### TASK INSTRUCTIONS
Print every one of the following items again with no changes.

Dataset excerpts
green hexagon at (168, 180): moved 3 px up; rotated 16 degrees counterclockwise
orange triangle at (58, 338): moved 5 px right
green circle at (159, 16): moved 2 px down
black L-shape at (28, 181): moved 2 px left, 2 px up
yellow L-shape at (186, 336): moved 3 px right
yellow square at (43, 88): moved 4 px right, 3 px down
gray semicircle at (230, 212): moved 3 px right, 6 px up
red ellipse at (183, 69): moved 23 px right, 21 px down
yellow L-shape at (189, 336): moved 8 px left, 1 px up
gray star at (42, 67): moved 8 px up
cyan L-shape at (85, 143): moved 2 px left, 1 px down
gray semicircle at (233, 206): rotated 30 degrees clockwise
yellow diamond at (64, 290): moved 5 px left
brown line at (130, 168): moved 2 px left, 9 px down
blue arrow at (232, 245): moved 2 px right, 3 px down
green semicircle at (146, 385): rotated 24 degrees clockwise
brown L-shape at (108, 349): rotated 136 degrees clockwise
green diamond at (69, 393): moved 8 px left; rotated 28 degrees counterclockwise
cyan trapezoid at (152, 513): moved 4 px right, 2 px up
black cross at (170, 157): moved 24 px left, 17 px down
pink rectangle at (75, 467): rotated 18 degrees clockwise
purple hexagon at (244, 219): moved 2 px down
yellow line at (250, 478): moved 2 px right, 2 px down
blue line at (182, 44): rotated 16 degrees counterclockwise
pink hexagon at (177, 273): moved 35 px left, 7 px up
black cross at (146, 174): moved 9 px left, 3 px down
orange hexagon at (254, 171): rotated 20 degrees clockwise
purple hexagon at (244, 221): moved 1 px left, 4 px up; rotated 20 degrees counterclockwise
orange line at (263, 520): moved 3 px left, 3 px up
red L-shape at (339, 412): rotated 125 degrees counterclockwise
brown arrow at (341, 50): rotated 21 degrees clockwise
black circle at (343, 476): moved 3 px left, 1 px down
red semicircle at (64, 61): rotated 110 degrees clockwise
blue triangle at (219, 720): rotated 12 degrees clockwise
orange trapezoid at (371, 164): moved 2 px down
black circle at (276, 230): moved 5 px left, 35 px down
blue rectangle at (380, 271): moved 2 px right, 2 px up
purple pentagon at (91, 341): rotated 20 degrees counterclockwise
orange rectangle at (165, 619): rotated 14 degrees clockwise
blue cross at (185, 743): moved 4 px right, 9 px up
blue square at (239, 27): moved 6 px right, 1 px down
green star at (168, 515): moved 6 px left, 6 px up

### COMPLETE ANSWER
green hexagon at (168, 180): moved 3 px up; rotated 16 degrees counterclockwise
orange triangle at (58, 338): moved 5 px right
green circle at (159, 16): moved 2 px down
black L-shape at (28, 181): moved 2 px left, 2 px up
yellow L-shape at (186, 336): moved 3 px right
yellow square at (43, 88): moved 4 px right, 3 px down
gray semicircle at (230, 212): moved 3 px right, 6 px up
red ellipse at (183, 69): moved 23 px right, 21 px down
yellow L-shape at (189, 336): moved 8 px left, 1 px up
gray star at (42, 67): moved 8 px up
cyan L-shape at (85, 143): moved 2 px left, 1 px down
gray semicircle at (233, 206): rotated 30 degrees clockwise
yellow diamond at (64, 290): moved 5 px left
brown line at (130, 168): moved 2 px left, 9 px down
blue arrow at (232, 245): moved 2 px right, 3 px down
green semicircle at (146, 385): rotated 24 degrees clockwise
brown L-shape at (108, 349): rotated 136 degrees clockwise
green diamond at (69, 393): moved 8 px left; rotated 28 degrees counterclockwise
cyan trapezoid at (152, 513): moved 4 px right, 2 px up
black cross at (170, 157): moved 24 px left, 17 px down
pink rectangle at (75, 467): rotated 18 degrees clockwise
purple hexagon at (244, 219): moved 2 px down
yellow line at (250, 478): moved 2 px right, 2 px down
blue line at (182, 44): rotated 16 degrees counterclockwise
pink hexagon at (177, 273): moved 35 px left, 7 px up
black cross at (146, 174): moved 9 px left, 3 px down
orange hexagon at (254, 171): rotated 20 degrees clockwise
purple hexagon at (244, 221): moved 1 px left, 4 px up; rotated 20 degrees counterclockwise
orange line at (263, 520): moved 3 px left, 3 px up
red L-shape at (339, 412): rotated 125 degrees counterclockwise
brown arrow at (341, 50): rotated 21 degrees clockwise
black circle at (343, 476): moved 3 px left, 1 px down
red semicircle at (64, 61): rotated 110 degrees clockwise
blue triangle at (219, 720): rotated 12 degrees clockwise
orange trapezoid at (371, 164): moved 2 px down
black circle at (276, 230): moved 5 px left, 35 px down
blue rectangle at (380, 271): moved 2 px right, 2 px up
purple pentagon at (91, 341): rotated 20 degrees counterclockwise
orange rectangle at (165, 619): rotated 14 degrees clockwise
blue cross at (185, 743): moved 4 px right, 9 px up
blue square at (239, 27): moved 6 px right, 1 px down
green star at (168, 515): moved 6 px left, 6 px up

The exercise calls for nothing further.